• [Directions for this task]:
Repeat verbatim, and only, the lines of the data below, beginning at the line that contains "BT pin RXD: D3 -> D8" and stopping after the line that contains "BARO pin VCC: none -> 3V3".

─── Extracted records

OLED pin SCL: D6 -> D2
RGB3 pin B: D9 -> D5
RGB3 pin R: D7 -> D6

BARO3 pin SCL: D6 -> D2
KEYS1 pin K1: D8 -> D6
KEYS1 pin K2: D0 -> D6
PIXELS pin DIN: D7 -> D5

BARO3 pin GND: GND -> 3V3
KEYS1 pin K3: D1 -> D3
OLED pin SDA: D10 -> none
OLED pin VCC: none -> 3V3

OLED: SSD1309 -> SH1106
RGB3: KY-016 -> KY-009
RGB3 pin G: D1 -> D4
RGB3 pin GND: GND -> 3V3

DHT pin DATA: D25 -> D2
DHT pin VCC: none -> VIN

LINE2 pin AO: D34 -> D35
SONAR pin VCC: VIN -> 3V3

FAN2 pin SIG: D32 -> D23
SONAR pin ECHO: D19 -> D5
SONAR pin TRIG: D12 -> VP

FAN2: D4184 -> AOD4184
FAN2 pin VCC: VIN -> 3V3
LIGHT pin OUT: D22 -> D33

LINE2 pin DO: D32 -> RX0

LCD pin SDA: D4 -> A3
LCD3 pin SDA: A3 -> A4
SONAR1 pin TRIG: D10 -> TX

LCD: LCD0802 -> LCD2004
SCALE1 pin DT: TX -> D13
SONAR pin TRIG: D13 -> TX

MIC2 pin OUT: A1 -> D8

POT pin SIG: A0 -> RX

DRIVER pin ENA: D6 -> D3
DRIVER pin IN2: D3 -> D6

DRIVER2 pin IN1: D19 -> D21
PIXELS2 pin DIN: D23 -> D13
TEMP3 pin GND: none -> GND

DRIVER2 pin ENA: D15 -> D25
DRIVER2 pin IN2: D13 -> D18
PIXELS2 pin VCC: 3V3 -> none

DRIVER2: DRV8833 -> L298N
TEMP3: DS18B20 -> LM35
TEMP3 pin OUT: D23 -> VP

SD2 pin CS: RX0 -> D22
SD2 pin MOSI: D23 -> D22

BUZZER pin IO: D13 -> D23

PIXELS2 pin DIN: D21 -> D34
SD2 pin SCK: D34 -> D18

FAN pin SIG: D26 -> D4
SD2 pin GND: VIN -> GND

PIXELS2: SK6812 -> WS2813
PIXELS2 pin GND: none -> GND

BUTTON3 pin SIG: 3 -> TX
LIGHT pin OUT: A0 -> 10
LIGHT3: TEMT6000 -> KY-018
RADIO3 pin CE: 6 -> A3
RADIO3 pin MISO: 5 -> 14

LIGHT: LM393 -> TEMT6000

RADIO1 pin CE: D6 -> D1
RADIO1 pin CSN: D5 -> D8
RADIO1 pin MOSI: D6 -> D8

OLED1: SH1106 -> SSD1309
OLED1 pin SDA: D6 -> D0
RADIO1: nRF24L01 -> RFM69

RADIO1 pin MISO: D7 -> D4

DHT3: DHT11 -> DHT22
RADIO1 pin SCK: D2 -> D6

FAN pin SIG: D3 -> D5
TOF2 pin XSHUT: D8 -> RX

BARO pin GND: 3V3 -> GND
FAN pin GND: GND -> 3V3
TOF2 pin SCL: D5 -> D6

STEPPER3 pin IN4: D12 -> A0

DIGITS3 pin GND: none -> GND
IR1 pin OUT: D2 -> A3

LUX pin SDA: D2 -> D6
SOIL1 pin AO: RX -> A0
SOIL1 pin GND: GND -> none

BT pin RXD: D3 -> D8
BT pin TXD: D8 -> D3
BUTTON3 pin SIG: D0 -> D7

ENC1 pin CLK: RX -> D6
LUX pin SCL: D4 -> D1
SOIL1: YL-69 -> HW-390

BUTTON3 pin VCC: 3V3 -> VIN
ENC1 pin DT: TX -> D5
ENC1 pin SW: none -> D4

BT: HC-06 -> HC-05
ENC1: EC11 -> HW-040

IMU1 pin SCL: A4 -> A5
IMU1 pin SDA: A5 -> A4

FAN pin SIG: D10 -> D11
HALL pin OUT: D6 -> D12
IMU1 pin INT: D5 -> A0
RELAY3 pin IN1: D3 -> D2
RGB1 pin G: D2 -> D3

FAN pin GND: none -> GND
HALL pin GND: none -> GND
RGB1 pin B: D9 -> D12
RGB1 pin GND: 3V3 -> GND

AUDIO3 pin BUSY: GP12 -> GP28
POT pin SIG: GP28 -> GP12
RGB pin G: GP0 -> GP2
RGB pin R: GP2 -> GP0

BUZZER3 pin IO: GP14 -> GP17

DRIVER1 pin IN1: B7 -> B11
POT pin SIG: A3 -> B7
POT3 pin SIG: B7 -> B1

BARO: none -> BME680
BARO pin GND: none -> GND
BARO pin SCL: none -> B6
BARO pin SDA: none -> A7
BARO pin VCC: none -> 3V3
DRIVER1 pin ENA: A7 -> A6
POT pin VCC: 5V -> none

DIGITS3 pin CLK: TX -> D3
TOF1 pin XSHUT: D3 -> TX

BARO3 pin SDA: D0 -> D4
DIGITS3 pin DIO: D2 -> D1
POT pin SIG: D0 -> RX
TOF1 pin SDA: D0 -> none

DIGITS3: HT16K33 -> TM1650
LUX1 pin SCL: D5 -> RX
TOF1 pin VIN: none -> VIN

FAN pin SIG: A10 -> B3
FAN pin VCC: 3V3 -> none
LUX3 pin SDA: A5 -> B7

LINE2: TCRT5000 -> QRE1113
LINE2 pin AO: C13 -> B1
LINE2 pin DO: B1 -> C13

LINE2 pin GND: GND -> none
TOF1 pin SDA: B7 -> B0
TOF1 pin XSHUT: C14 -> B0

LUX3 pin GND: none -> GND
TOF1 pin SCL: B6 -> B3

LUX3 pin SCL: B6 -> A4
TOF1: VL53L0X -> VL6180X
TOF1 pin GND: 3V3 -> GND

──────

• [Reply to the exercise]:
BT pin RXD: D3 -> D8
BT pin TXD: D8 -> D3
BUTTON3 pin SIG: D0 -> D7

ENC1 pin CLK: RX -> D6
LUX pin SCL: D4 -> D1
SOIL1: YL-69 -> HW-390

BUTTON3 pin VCC: 3V3 -> VIN
ENC1 pin DT: TX -> D5
ENC1 pin SW: none -> D4

BT: HC-06 -> HC-05
ENC1: EC11 -> HW-040

IMU1 pin SCL: A4 -> A5
IMU1 pin SDA: A5 -> A4

FAN pin SIG: D10 -> D11
HALL pin OUT: D6 -> D12
IMU1 pin INT: D5 -> A0
RELAY3 pin IN1: D3 -> D2
RGB1 pin G: D2 -> D3

FAN pin GND: none -> GND
HALL pin GND: none -> GND
RGB1 pin B: D9 -> D12
RGB1 pin GND: 3V3 -> GND

AUDIO3 pin BUSY: GP12 -> GP28
POT pin SIG: GP28 -> GP12
RGB pin G: GP0 -> GP2
RGB pin R: GP2 -> GP0

BUZZER3 pin IO: GP14 -> GP17

DRIVER1 pin IN1: B7 -> B11
POT pin SIG: A3 -> B7
POT3 pin SIG: B7 -> B1

BARO: none -> BME680
BARO pin GND: none -> GND
BARO pin SCL: none -> B6
BARO pin SDA: none -> A7
BARO pin VCC: none -> 3V3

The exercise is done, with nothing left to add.